Could you transcribe each entry below exactly, minus the images?
-- DATA EXTRACT follows --
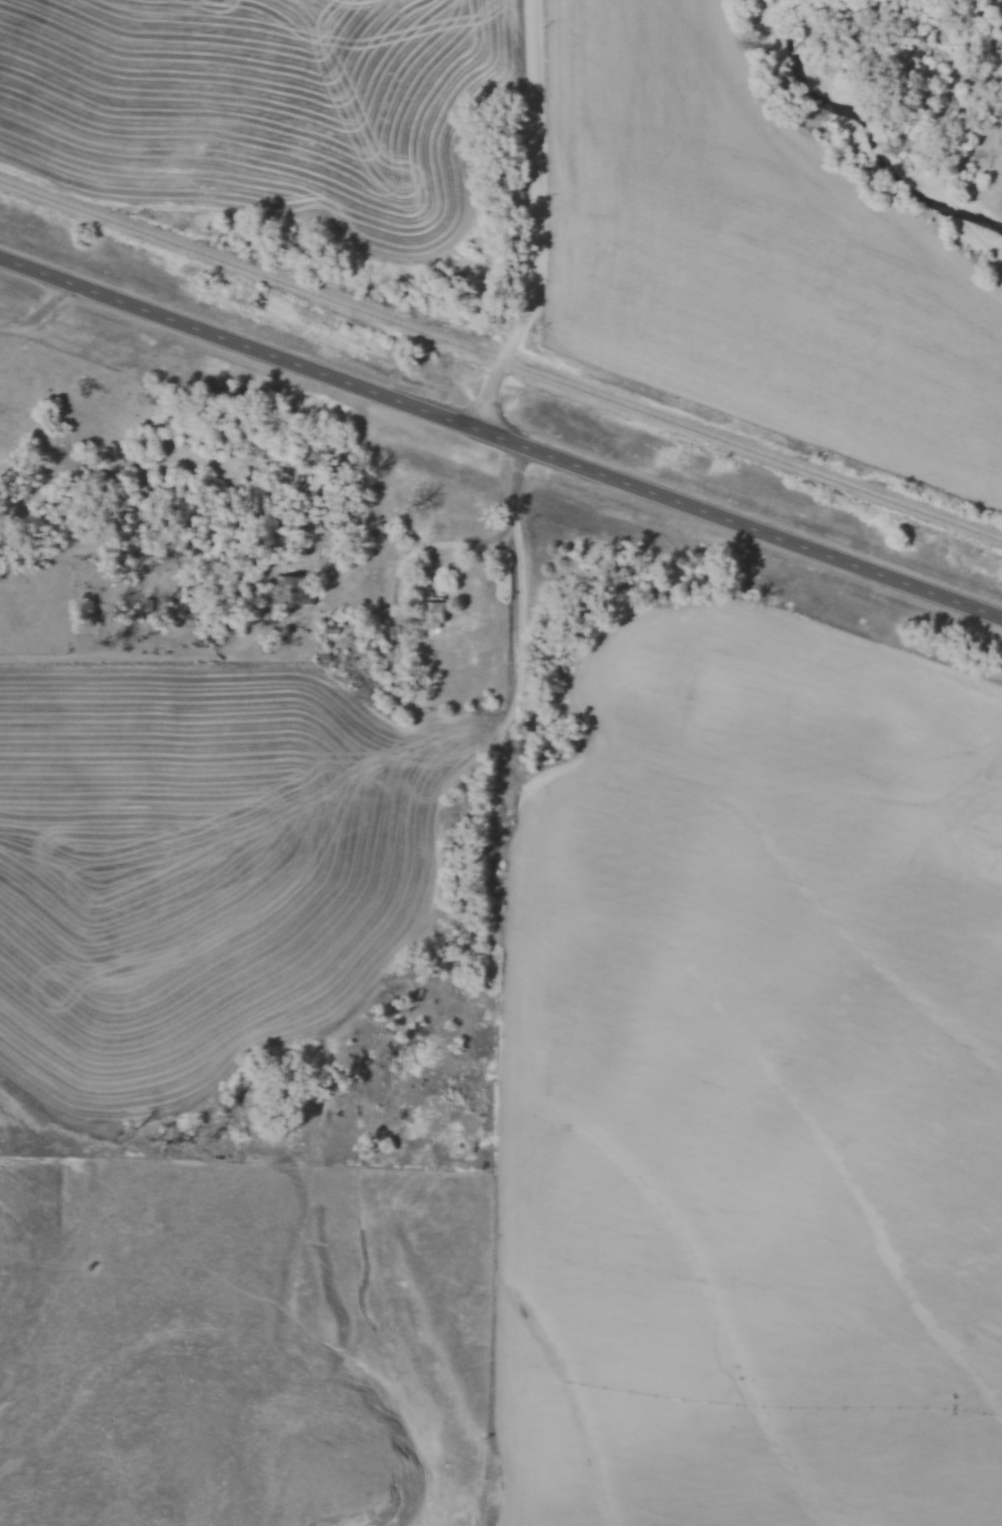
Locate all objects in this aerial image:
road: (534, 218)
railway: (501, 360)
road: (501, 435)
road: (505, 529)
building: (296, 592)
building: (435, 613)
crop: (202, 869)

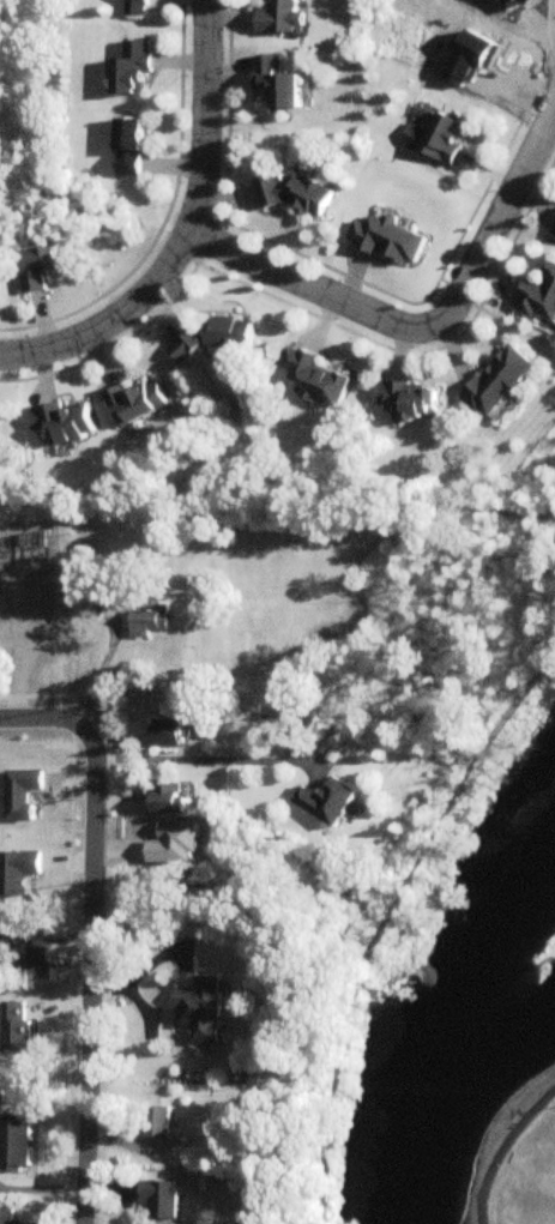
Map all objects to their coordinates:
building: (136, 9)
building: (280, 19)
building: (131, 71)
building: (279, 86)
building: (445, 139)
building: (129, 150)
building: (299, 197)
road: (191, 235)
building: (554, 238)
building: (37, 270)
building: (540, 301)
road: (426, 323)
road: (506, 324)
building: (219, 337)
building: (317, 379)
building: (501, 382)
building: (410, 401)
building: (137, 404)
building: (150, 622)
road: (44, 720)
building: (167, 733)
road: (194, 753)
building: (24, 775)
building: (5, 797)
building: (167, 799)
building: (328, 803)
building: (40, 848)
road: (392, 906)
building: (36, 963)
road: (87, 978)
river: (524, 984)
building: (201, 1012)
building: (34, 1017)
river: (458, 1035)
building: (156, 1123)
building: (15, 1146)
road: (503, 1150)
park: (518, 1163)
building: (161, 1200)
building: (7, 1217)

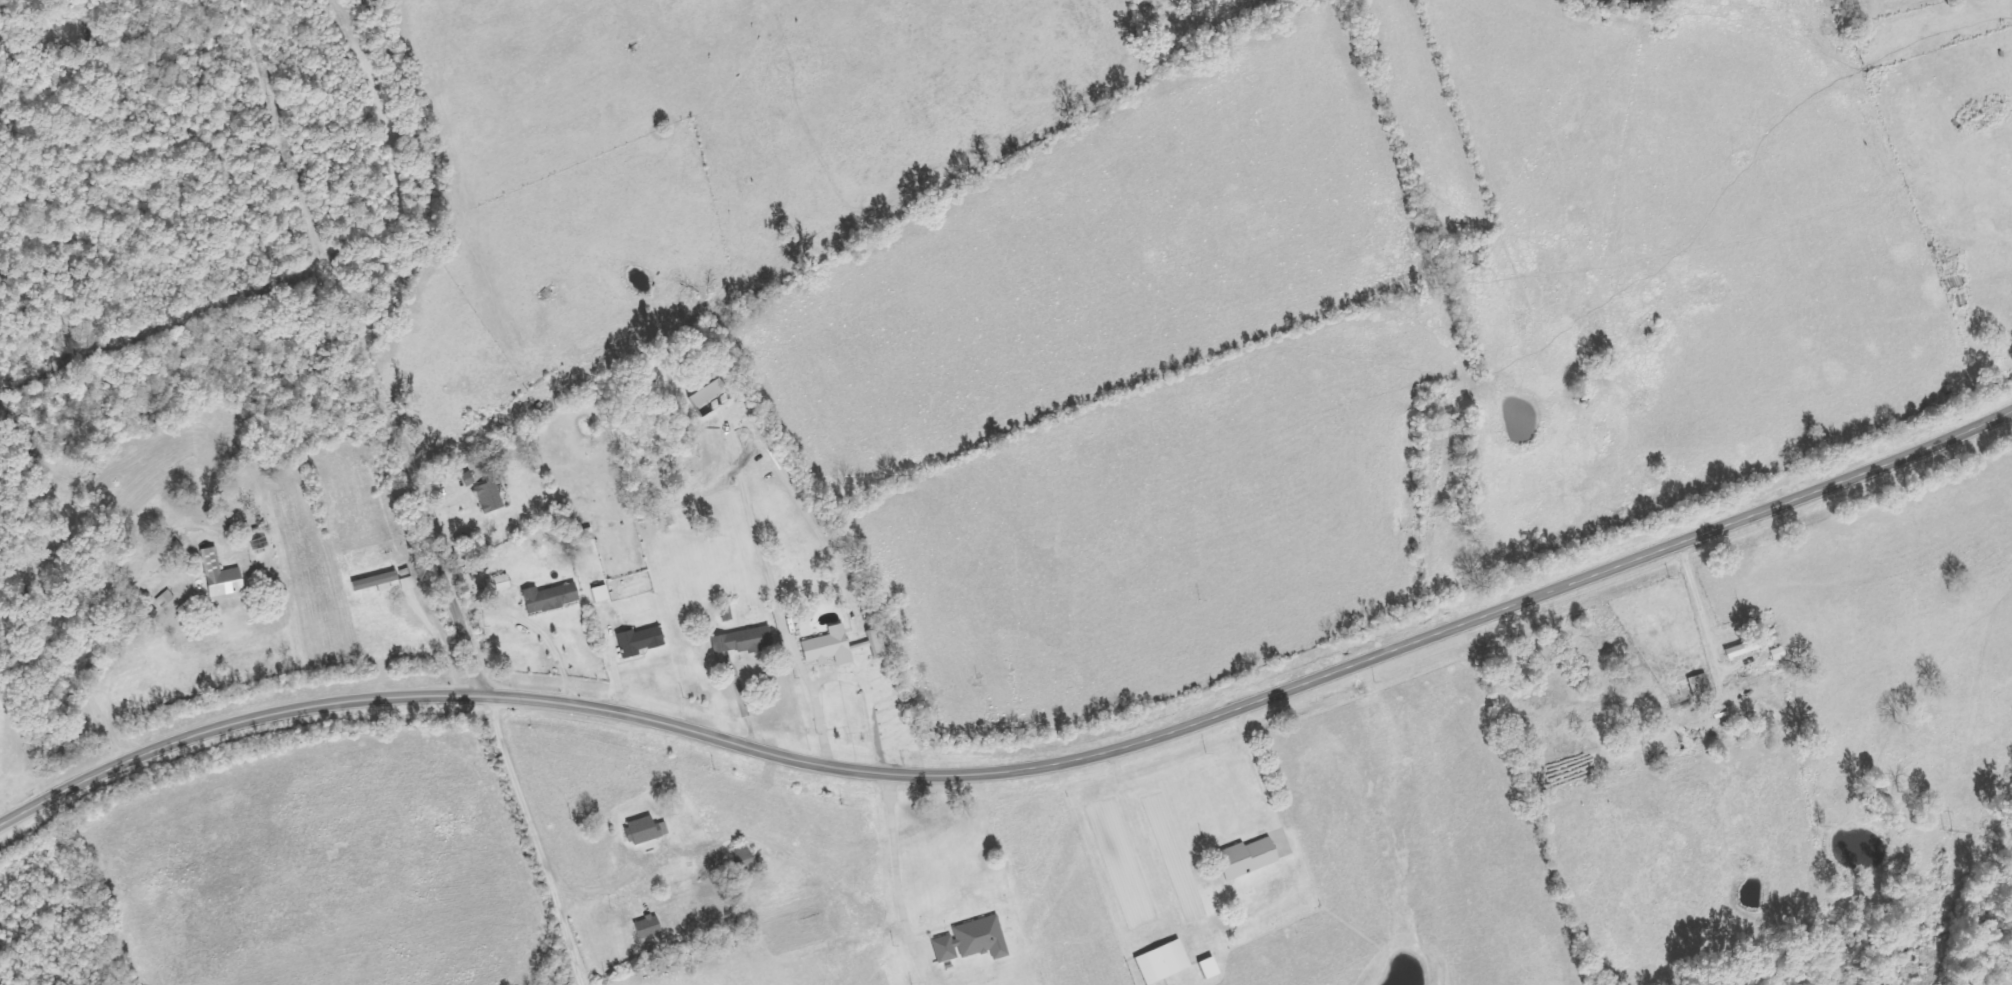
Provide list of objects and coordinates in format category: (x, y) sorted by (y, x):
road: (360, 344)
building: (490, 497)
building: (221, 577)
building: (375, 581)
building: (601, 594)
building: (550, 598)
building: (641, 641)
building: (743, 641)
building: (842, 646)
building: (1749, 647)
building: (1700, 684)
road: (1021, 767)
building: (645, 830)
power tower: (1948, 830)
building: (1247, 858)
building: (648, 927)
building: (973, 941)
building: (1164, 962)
-- DATA EXTRACT concluded --
**YOUR SOLUTION:**
Locate all objects in this aerial image:
road: (534, 218)
railway: (501, 360)
road: (501, 435)
road: (505, 529)
building: (296, 592)
building: (435, 613)
crop: (202, 869)

Map all objects to their coordinates:
building: (136, 9)
building: (280, 19)
building: (131, 71)
building: (279, 86)
building: (445, 139)
building: (129, 150)
building: (299, 197)
road: (191, 235)
building: (554, 238)
building: (37, 270)
building: (540, 301)
road: (426, 323)
road: (506, 324)
building: (219, 337)
building: (317, 379)
building: (501, 382)
building: (410, 401)
building: (137, 404)
building: (150, 622)
road: (44, 720)
building: (167, 733)
road: (194, 753)
building: (24, 775)
building: (5, 797)
building: (167, 799)
building: (328, 803)
building: (40, 848)
road: (392, 906)
building: (36, 963)
road: (87, 978)
river: (524, 984)
building: (201, 1012)
building: (34, 1017)
river: (458, 1035)
building: (156, 1123)
building: (15, 1146)
road: (503, 1150)
park: (518, 1163)
building: (161, 1200)
building: (7, 1217)

Provide list of objects and coordinates in format category: (x, y) sorted by (y, x):
road: (360, 344)
building: (490, 497)
building: (221, 577)
building: (375, 581)
building: (601, 594)
building: (550, 598)
building: (641, 641)
building: (743, 641)
building: (842, 646)
building: (1749, 647)
building: (1700, 684)
road: (1021, 767)
building: (645, 830)
power tower: (1948, 830)
building: (1247, 858)
building: (648, 927)
building: (973, 941)
building: (1164, 962)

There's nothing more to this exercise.